Reproduce verbatim only the lines from the one containing "change=new; new=vase/red; second_place=792,344" through the last line below, both included.
══ DATASET SECTION
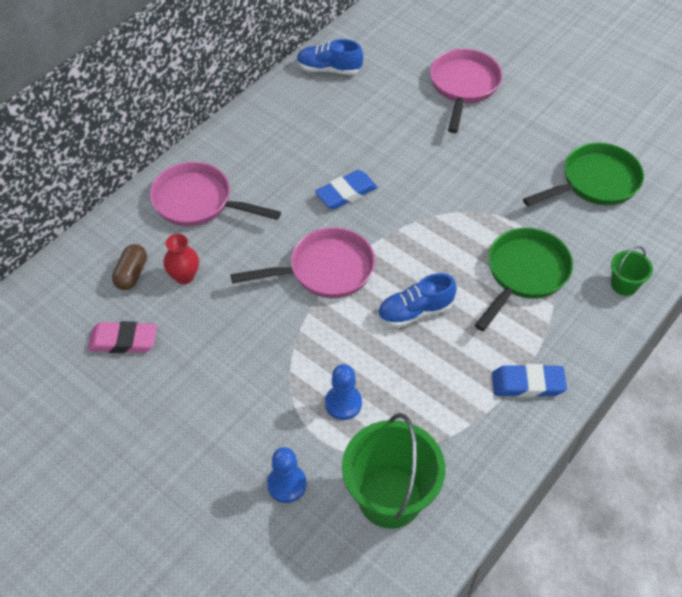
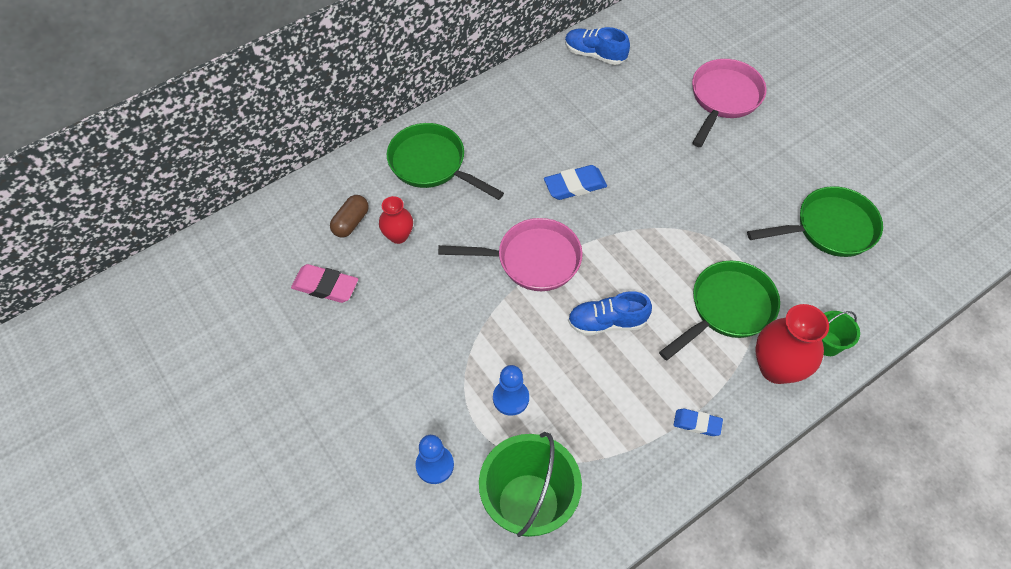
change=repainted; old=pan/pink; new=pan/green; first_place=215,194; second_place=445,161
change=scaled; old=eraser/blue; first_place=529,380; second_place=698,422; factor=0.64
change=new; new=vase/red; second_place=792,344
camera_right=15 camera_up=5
════
WORKED SOLUTION:
change=new; new=vase/red; second_place=792,344
camera_right=15 camera_up=5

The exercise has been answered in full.